_TASK GOAL_
Copy out the listing below word for word, keeping every line, index, and coordinate unchanged.
------
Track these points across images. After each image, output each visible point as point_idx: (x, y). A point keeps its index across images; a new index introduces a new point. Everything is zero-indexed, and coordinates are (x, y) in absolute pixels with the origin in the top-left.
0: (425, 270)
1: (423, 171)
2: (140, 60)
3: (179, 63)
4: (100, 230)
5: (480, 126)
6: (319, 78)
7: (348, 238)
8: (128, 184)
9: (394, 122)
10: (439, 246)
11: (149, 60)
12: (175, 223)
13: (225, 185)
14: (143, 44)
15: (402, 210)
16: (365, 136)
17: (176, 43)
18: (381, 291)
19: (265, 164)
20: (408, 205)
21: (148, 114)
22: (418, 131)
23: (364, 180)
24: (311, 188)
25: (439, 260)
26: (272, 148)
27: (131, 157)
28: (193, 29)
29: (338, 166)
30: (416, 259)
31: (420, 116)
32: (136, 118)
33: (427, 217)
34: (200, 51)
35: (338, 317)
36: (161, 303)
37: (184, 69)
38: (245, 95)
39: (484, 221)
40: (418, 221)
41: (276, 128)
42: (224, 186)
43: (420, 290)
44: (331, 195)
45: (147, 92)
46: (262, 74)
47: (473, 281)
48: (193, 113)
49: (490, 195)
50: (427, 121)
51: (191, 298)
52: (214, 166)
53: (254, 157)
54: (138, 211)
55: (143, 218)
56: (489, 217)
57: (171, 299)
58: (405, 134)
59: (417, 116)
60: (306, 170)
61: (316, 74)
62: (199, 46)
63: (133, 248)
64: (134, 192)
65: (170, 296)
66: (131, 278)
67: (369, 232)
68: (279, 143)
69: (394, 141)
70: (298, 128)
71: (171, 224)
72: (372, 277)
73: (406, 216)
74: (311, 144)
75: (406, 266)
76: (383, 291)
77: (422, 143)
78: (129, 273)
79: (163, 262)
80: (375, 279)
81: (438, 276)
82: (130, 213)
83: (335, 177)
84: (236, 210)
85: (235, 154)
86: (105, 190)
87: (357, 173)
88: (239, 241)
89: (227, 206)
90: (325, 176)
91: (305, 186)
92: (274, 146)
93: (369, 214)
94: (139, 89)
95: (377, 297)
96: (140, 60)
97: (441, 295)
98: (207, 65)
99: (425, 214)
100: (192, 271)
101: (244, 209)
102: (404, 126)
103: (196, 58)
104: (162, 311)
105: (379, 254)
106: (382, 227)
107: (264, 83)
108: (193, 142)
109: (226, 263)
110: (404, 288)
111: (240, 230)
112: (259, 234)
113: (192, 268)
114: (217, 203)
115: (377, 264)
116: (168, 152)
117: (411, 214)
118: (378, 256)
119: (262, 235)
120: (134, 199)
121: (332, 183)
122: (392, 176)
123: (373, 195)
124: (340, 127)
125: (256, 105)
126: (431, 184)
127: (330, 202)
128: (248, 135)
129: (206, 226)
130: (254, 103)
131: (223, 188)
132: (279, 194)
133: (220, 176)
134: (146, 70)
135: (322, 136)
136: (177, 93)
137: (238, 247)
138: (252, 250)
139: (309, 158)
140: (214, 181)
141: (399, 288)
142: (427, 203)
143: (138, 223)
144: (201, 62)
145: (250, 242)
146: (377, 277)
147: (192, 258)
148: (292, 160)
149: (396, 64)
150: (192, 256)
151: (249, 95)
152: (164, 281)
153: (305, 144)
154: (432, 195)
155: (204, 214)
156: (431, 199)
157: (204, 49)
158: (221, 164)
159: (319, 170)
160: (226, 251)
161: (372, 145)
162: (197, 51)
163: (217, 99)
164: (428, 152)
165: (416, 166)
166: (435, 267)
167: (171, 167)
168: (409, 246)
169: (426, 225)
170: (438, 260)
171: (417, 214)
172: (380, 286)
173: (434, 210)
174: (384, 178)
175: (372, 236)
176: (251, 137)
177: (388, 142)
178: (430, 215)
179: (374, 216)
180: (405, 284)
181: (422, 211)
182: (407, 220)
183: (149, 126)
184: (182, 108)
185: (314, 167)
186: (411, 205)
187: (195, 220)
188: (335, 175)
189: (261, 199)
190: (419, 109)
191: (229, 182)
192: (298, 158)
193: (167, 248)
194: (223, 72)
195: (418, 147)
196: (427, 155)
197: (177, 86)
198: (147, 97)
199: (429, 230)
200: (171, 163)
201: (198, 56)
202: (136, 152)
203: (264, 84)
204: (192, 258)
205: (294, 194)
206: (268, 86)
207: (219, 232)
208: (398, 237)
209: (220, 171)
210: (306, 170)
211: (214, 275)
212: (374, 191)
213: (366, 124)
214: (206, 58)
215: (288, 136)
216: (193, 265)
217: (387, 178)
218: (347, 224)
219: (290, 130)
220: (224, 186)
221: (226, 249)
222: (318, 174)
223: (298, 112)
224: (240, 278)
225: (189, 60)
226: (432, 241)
------
_ANSWER TO THIS PROBLEM_
Track these points across images. After each image, output each visible point as point_idx: (x, y). A point keeps its index across images; a new index introduces a new point. Everything is zero-indexed, and coordinates are (x, y) in absolute pixels with the origin in the top-left.
0: (425, 270)
1: (423, 171)
2: (140, 60)
3: (179, 63)
4: (100, 230)
5: (480, 126)
6: (319, 78)
7: (348, 238)
8: (128, 184)
9: (394, 122)
10: (439, 246)
11: (149, 60)
12: (175, 223)
13: (225, 185)
14: (143, 44)
15: (402, 210)
16: (365, 136)
17: (176, 43)
18: (381, 291)
19: (265, 164)
20: (408, 205)
21: (148, 114)
22: (418, 131)
23: (364, 180)
24: (311, 188)
25: (439, 260)
26: (272, 148)
27: (131, 157)
28: (193, 29)
29: (338, 166)
30: (416, 259)
31: (420, 116)
32: (136, 118)
33: (427, 217)
34: (200, 51)
35: (338, 317)
36: (161, 303)
37: (184, 69)
38: (245, 95)
39: (484, 221)
40: (418, 221)
41: (276, 128)
42: (224, 186)
43: (420, 290)
44: (331, 195)
45: (147, 92)
46: (262, 74)
47: (473, 281)
48: (193, 113)
49: (490, 195)
50: (427, 121)
51: (191, 298)
52: (214, 166)
53: (254, 157)
54: (138, 211)
55: (143, 218)
56: (489, 217)
57: (171, 299)
58: (405, 134)
59: (417, 116)
60: (306, 170)
61: (316, 74)
62: (199, 46)
63: (133, 248)
64: (134, 192)
65: (170, 296)
66: (131, 278)
67: (369, 232)
68: (279, 143)
69: (394, 141)
70: (298, 128)
71: (171, 224)
72: (372, 277)
73: (406, 216)
74: (311, 144)
75: (406, 266)
76: (383, 291)
77: (422, 143)
78: (129, 273)
79: (163, 262)
80: (375, 279)
81: (438, 276)
82: (130, 213)
83: (335, 177)
84: (236, 210)
85: (235, 154)
86: (105, 190)
87: (357, 173)
88: (239, 241)
89: (227, 206)
90: (325, 176)
91: (305, 186)
92: (274, 146)
93: (369, 214)
94: (139, 89)
95: (377, 297)
96: (140, 60)
97: (441, 295)
98: (207, 65)
99: (425, 214)
100: (192, 271)
101: (244, 209)
102: (404, 126)
103: (196, 58)
104: (162, 311)
105: (379, 254)
106: (382, 227)
107: (264, 83)
108: (193, 142)
109: (226, 263)
110: (404, 288)
111: (240, 230)
112: (259, 234)
113: (192, 268)
114: (217, 203)
115: (377, 264)
116: (168, 152)
117: (411, 214)
118: (378, 256)
119: (262, 235)
120: (134, 199)
121: (332, 183)
122: (392, 176)
123: (373, 195)
124: (340, 127)
125: (256, 105)
126: (431, 184)
127: (330, 202)
128: (248, 135)
129: (206, 226)
130: (254, 103)
131: (223, 188)
132: (279, 194)
133: (220, 176)
134: (146, 70)
135: (322, 136)
136: (177, 93)
137: (238, 247)
138: (252, 250)
139: (309, 158)
140: (214, 181)
141: (399, 288)
142: (427, 203)
143: (138, 223)
144: (201, 62)
145: (250, 242)
146: (377, 277)
147: (192, 258)
148: (292, 160)
149: (396, 64)
150: (192, 256)
151: (249, 95)
152: (164, 281)
153: (305, 144)
154: (432, 195)
155: (204, 214)
156: (431, 199)
157: (204, 49)
158: (221, 164)
159: (319, 170)
160: (226, 251)
161: (372, 145)
162: (197, 51)
163: (217, 99)
164: (428, 152)
165: (416, 166)
166: (435, 267)
167: (171, 167)
168: (409, 246)
169: (426, 225)
170: (438, 260)
171: (417, 214)
172: (380, 286)
173: (434, 210)
174: (384, 178)
175: (372, 236)
176: (251, 137)
177: (388, 142)
178: (430, 215)
179: (374, 216)
180: (405, 284)
181: (422, 211)
182: (407, 220)
183: (149, 126)
184: (182, 108)
185: (314, 167)
186: (411, 205)
187: (195, 220)
188: (335, 175)
189: (261, 199)
190: (419, 109)
191: (229, 182)
192: (298, 158)
193: (167, 248)
194: (223, 72)
195: (418, 147)
196: (427, 155)
197: (177, 86)
198: (147, 97)
199: (429, 230)
200: (171, 163)
201: (198, 56)
202: (136, 152)
203: (264, 84)
204: (192, 258)
205: (294, 194)
206: (268, 86)
207: (219, 232)
208: (398, 237)
209: (220, 171)
210: (306, 170)
211: (214, 275)
212: (374, 191)
213: (366, 124)
214: (206, 58)
215: (288, 136)
216: (193, 265)
217: (387, 178)
218: (347, 224)
219: (290, 130)
220: (224, 186)
221: (226, 249)
222: (318, 174)
223: (298, 112)
224: (240, 278)
225: (189, 60)
226: (432, 241)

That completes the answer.